• YOUR ASSIGNMENT:
Your reply should restate the lines from the top of the entries through the line containing "The second view gained the orange pyramid" word for word, with no pictures.

• EXTRACTED INFORMATION:
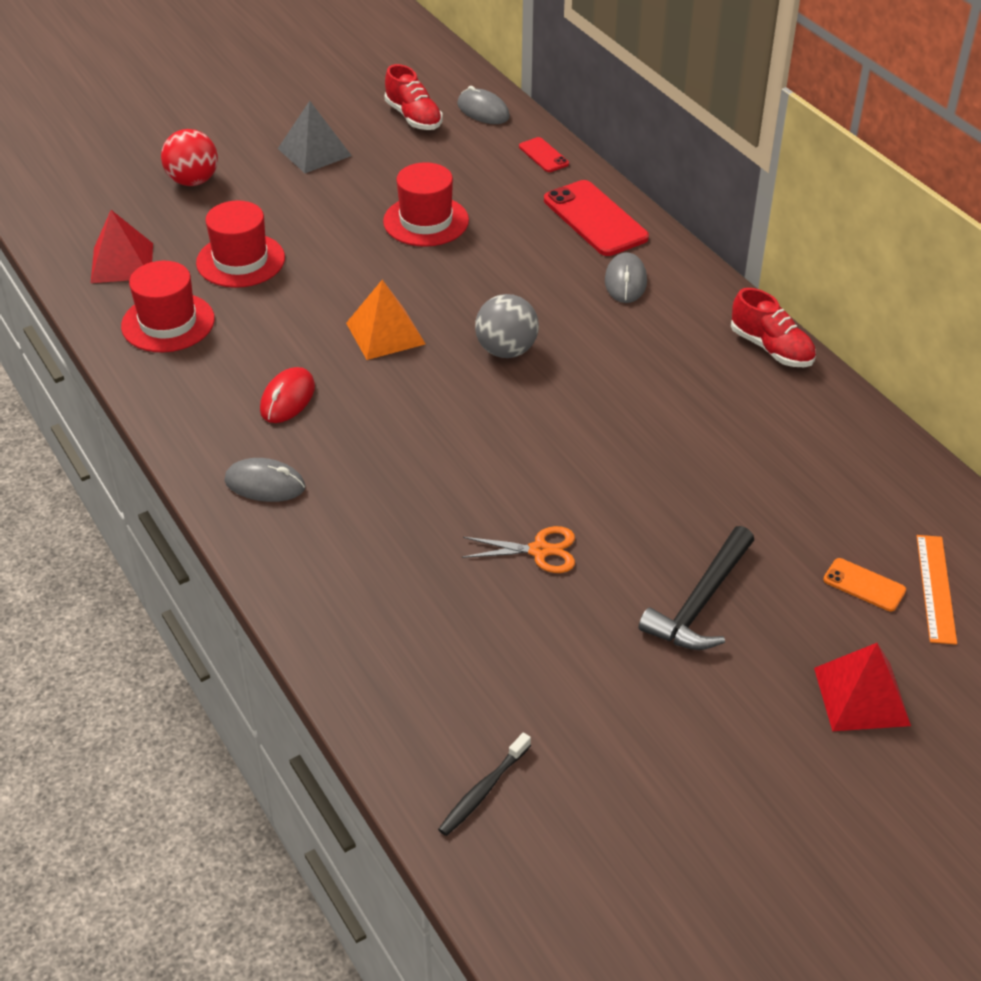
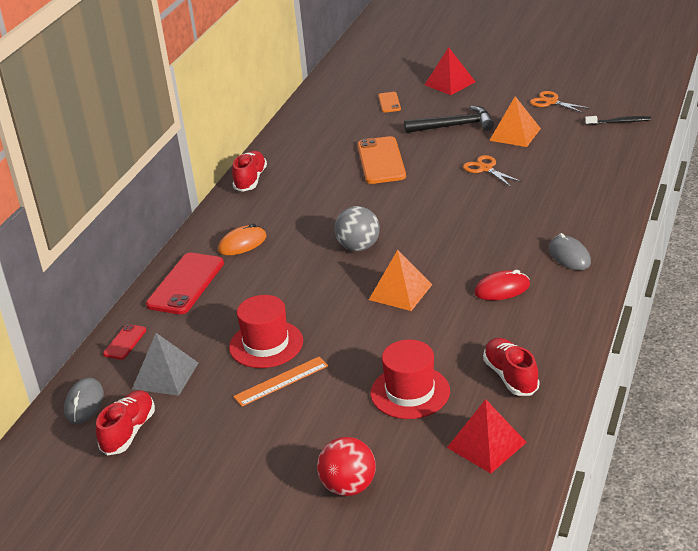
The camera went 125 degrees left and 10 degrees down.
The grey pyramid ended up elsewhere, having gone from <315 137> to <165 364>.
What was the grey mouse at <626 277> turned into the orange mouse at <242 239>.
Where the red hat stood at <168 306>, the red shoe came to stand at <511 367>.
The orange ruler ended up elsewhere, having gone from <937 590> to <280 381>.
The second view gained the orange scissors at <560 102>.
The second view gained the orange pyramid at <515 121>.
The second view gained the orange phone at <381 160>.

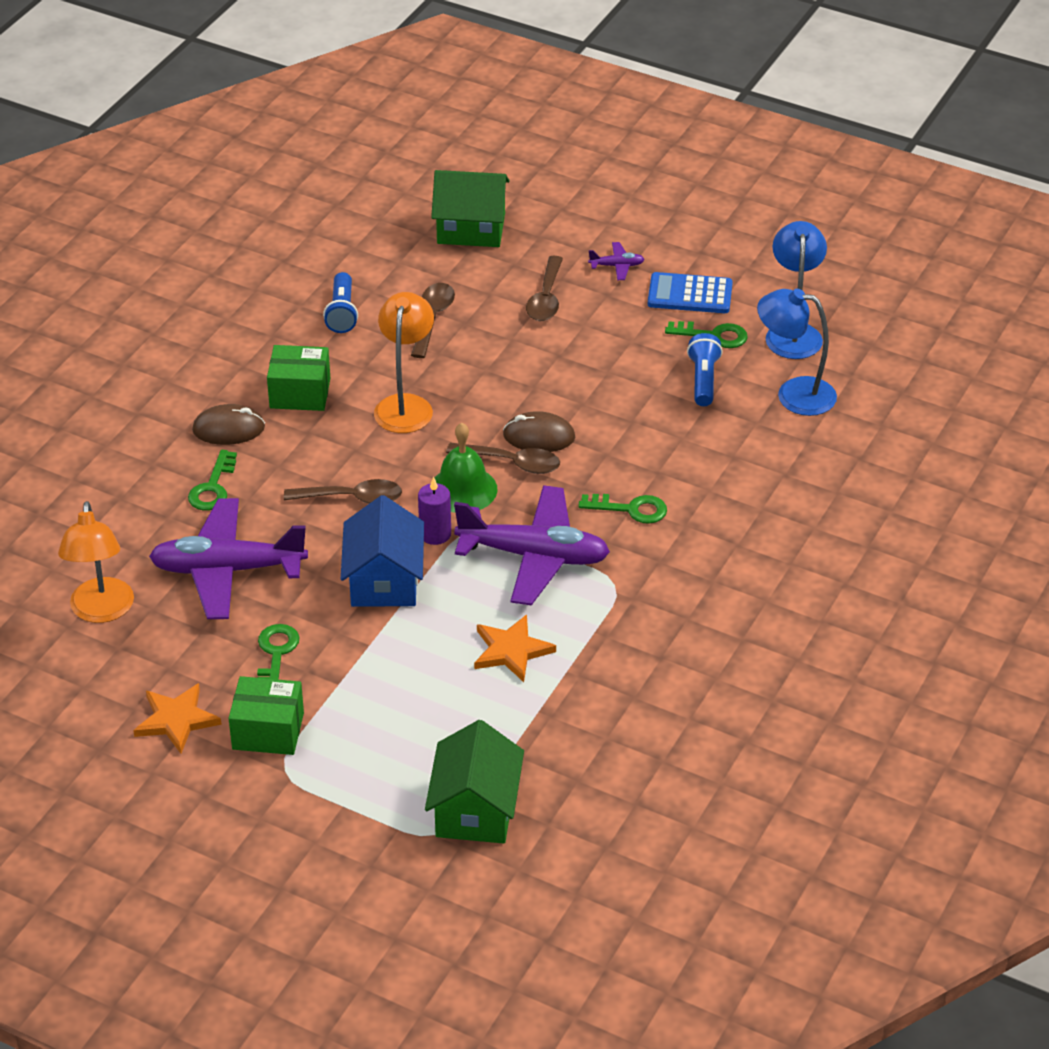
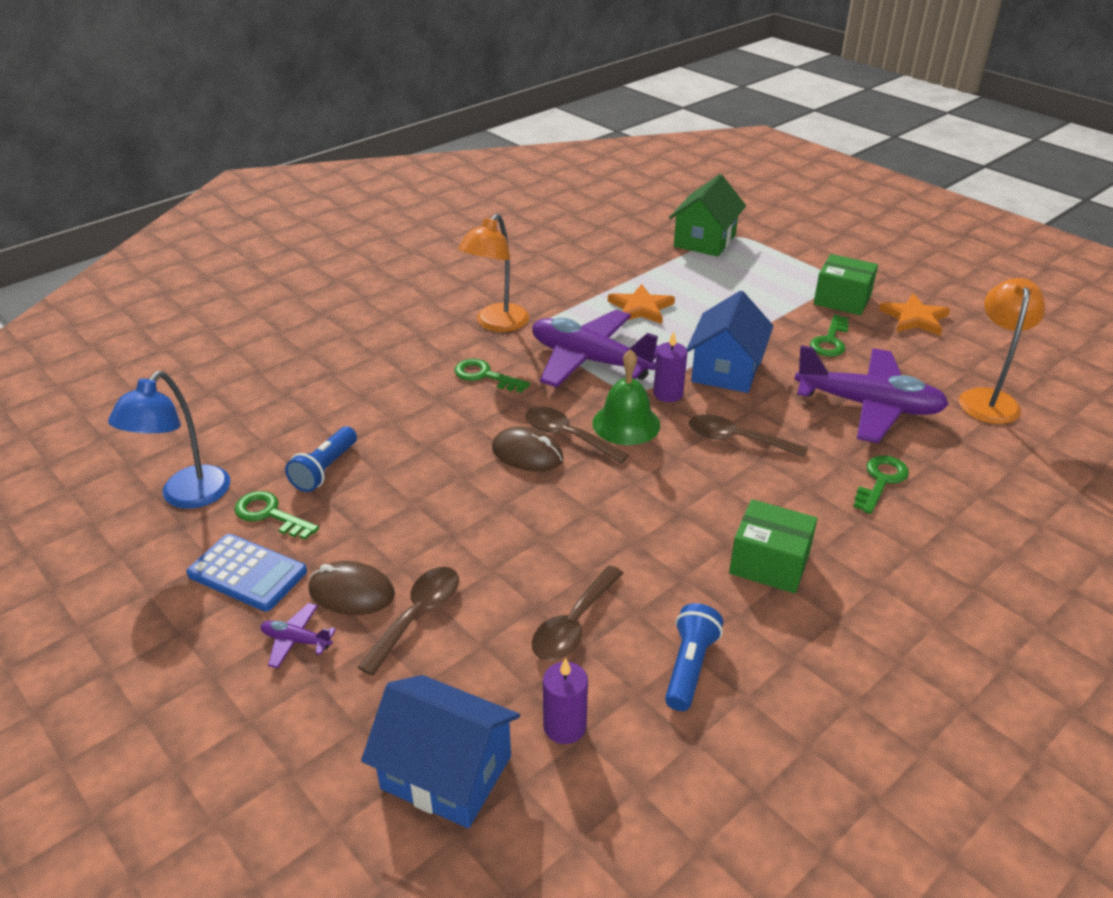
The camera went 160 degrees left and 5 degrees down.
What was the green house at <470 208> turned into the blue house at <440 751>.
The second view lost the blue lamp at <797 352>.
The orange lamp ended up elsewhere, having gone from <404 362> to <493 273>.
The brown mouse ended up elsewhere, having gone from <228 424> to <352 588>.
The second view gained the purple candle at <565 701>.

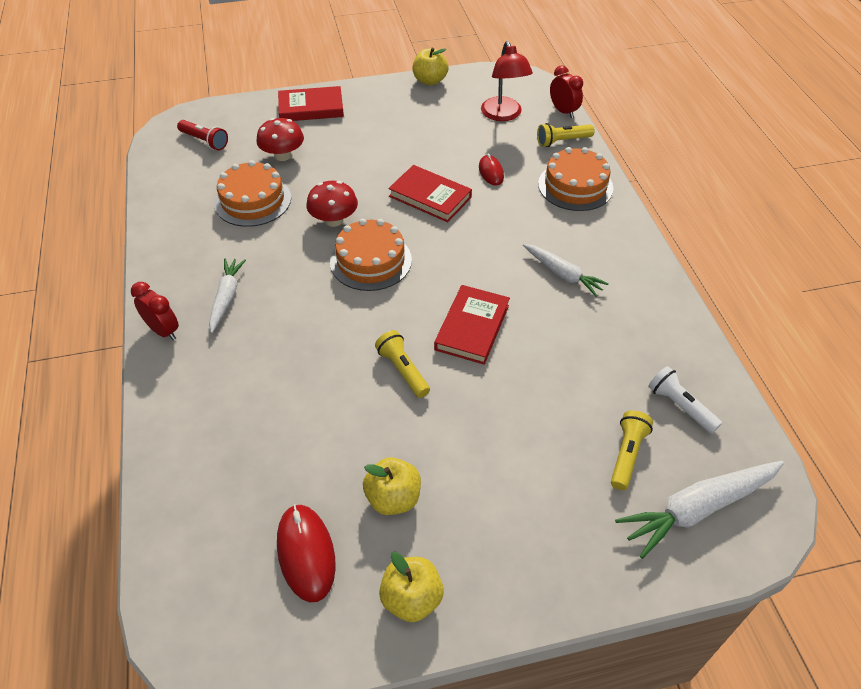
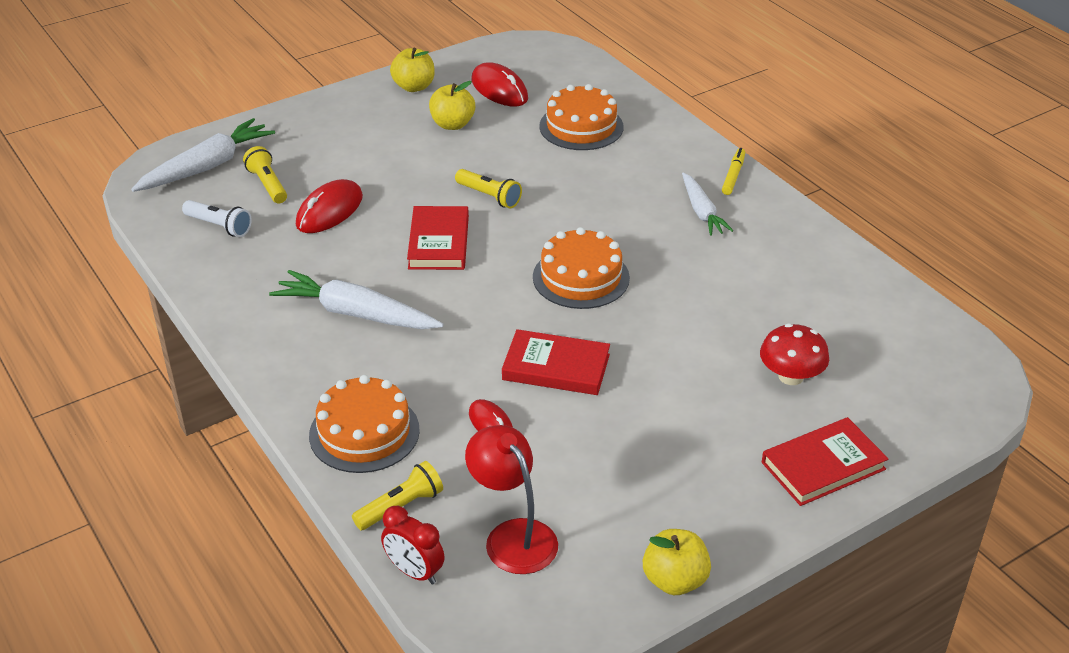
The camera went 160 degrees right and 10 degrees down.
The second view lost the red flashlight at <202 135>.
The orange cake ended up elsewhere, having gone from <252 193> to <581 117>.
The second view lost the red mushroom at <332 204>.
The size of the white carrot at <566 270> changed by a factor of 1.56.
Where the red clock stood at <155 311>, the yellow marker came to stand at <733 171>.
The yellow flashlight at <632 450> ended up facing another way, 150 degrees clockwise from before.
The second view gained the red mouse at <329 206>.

• OUTPUT OF THE TASK:
The camera went 125 degrees left and 10 degrees down.
The grey pyramid ended up elsewhere, having gone from <315 137> to <165 364>.
What was the grey mouse at <626 277> turned into the orange mouse at <242 239>.
Where the red hat stood at <168 306>, the red shoe came to stand at <511 367>.
The orange ruler ended up elsewhere, having gone from <937 590> to <280 381>.
The second view gained the orange scissors at <560 102>.
The second view gained the orange pyramid at <515 121>.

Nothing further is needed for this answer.